With the pictures left out, write out the records verbatim.

* * * * *

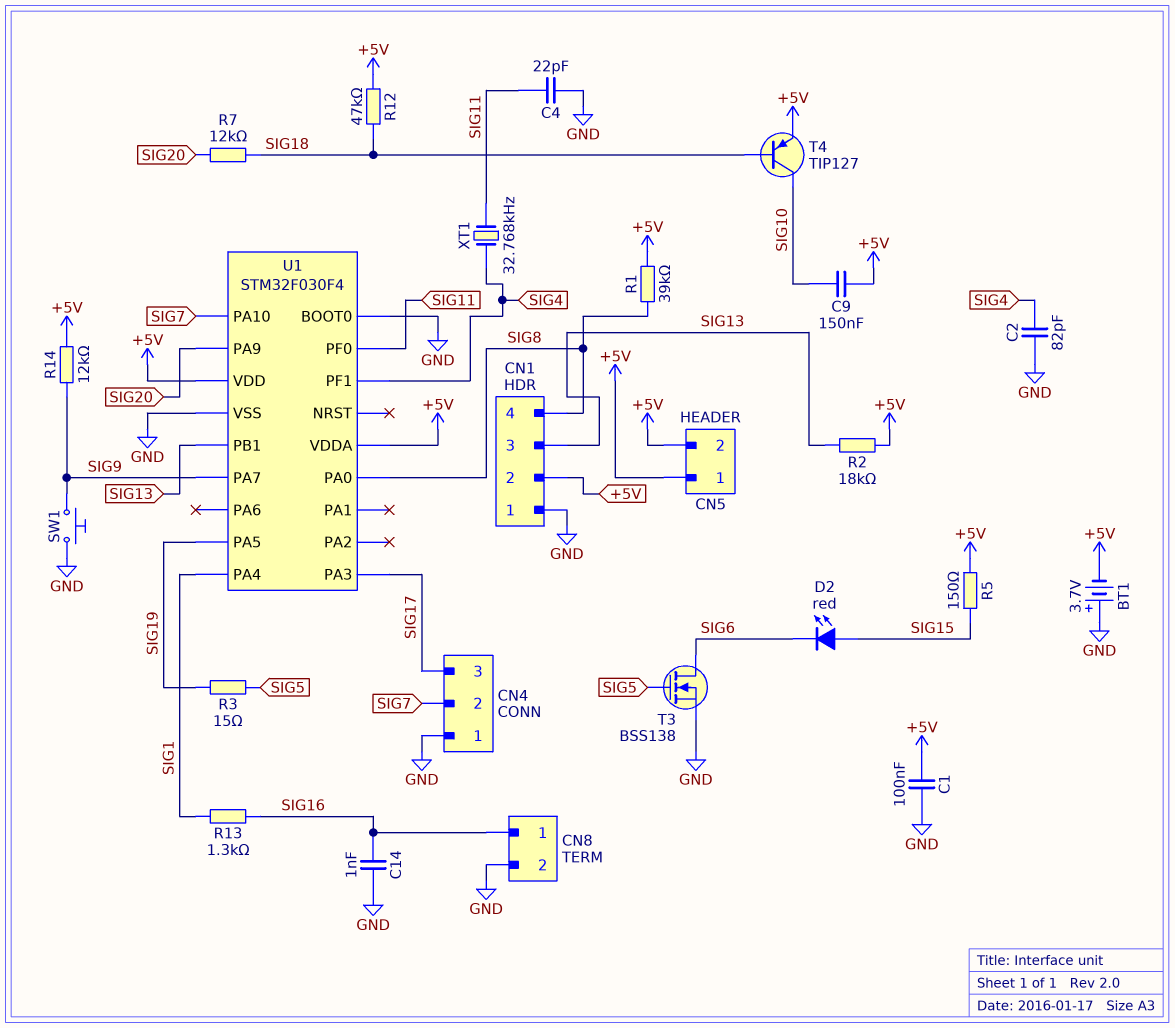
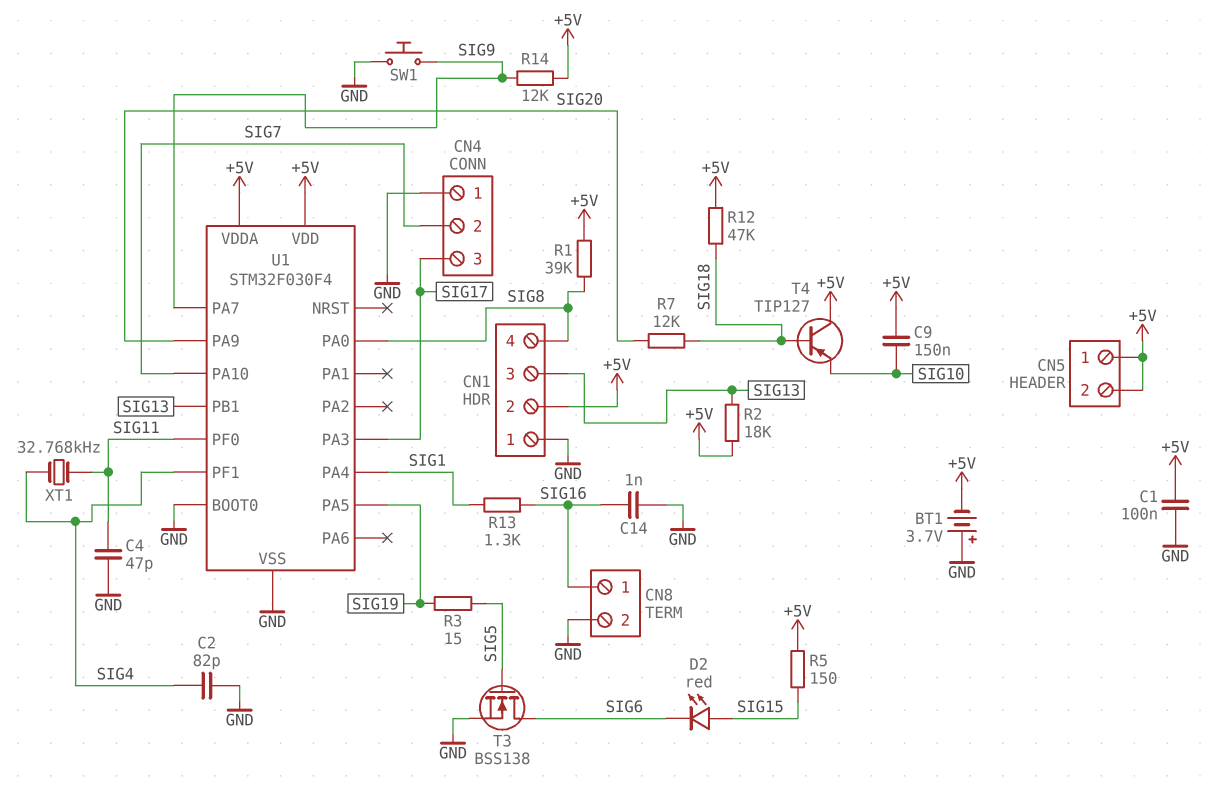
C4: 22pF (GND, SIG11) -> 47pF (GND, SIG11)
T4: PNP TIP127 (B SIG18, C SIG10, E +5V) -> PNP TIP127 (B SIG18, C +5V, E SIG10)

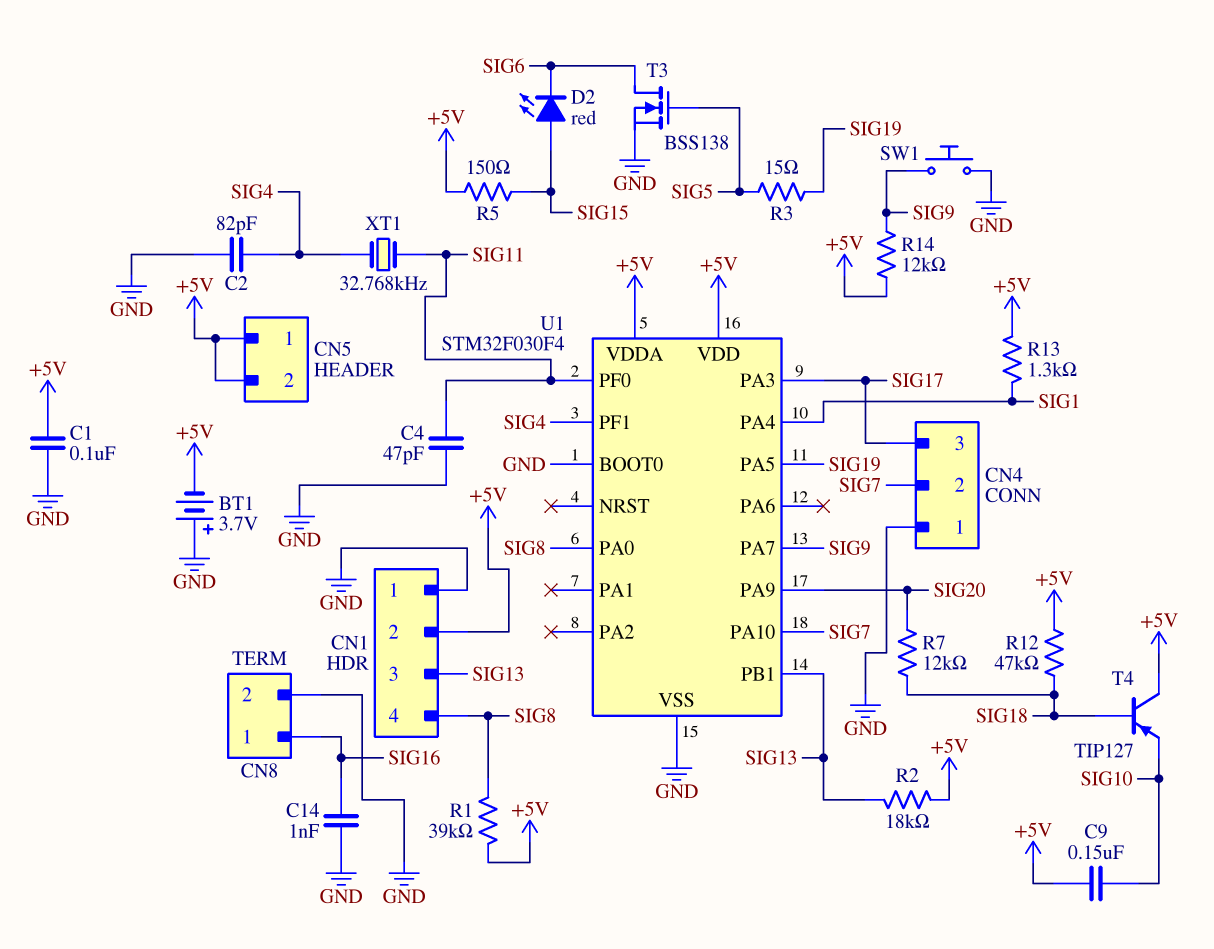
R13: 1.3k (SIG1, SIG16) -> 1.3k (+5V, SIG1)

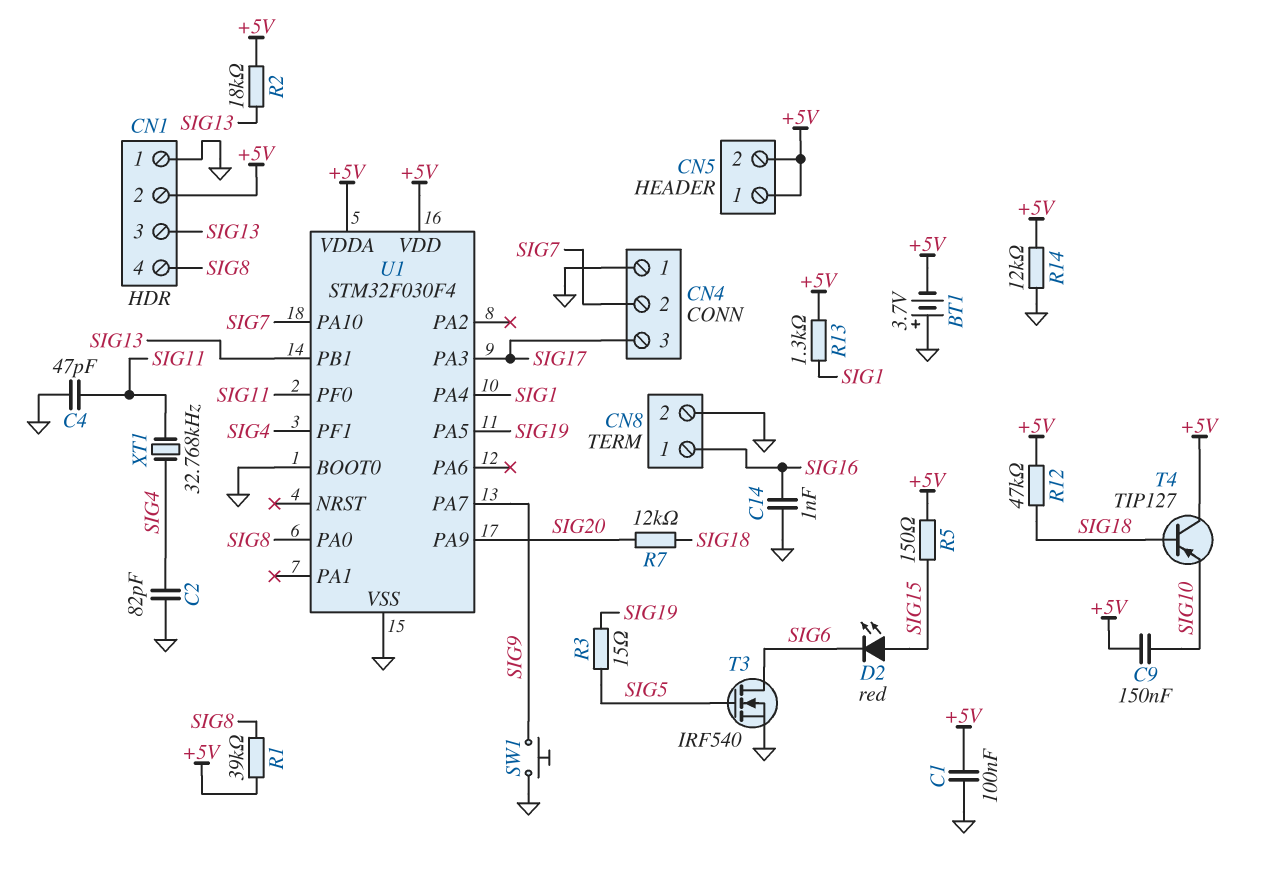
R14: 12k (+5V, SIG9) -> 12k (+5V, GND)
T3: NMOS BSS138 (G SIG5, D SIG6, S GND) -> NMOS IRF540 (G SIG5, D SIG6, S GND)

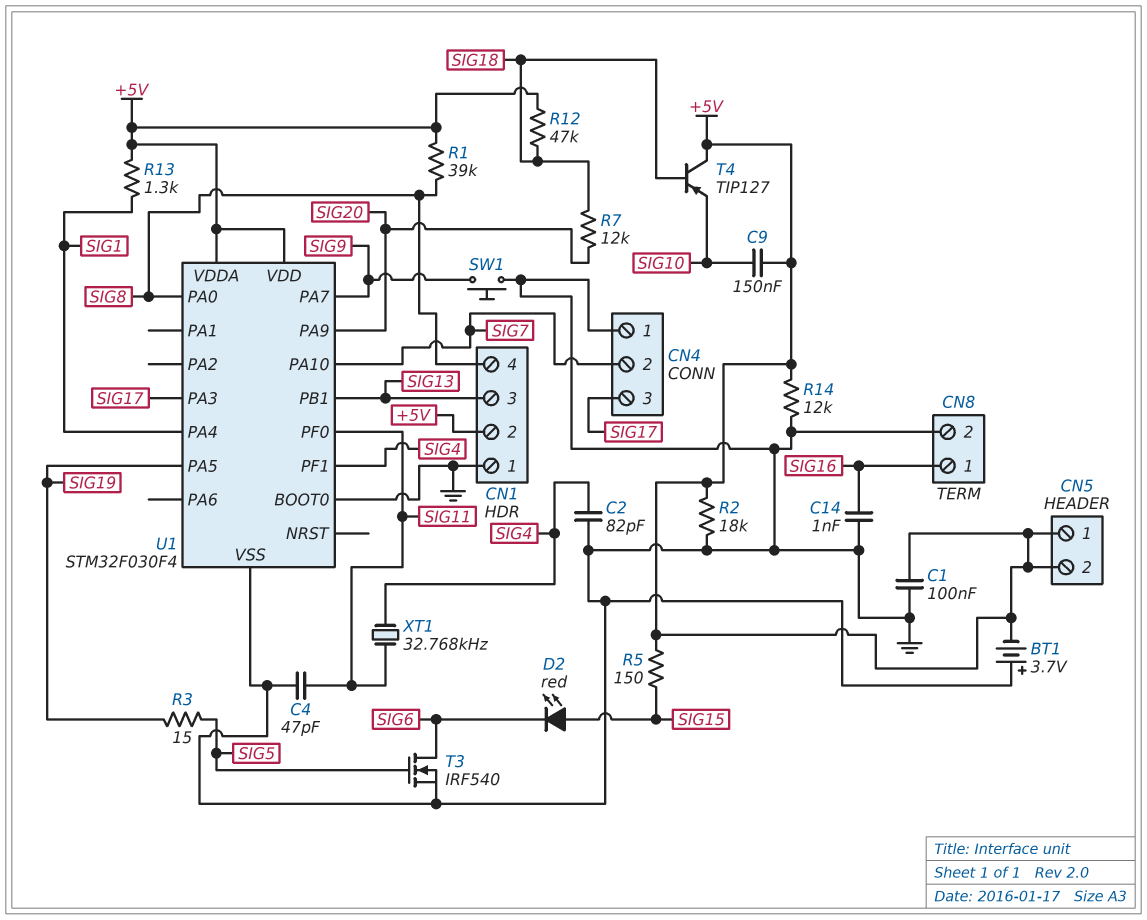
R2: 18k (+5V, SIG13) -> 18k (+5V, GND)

* * * * *

# SOLUTION FOR THIS EXERCISE
C4: 22pF (GND, SIG11) -> 47pF (GND, SIG11)
T4: PNP TIP127 (B SIG18, C SIG10, E +5V) -> PNP TIP127 (B SIG18, C +5V, E SIG10)

R13: 1.3k (SIG1, SIG16) -> 1.3k (+5V, SIG1)

R14: 12k (+5V, SIG9) -> 12k (+5V, GND)
T3: NMOS BSS138 (G SIG5, D SIG6, S GND) -> NMOS IRF540 (G SIG5, D SIG6, S GND)

R2: 18k (+5V, SIG13) -> 18k (+5V, GND)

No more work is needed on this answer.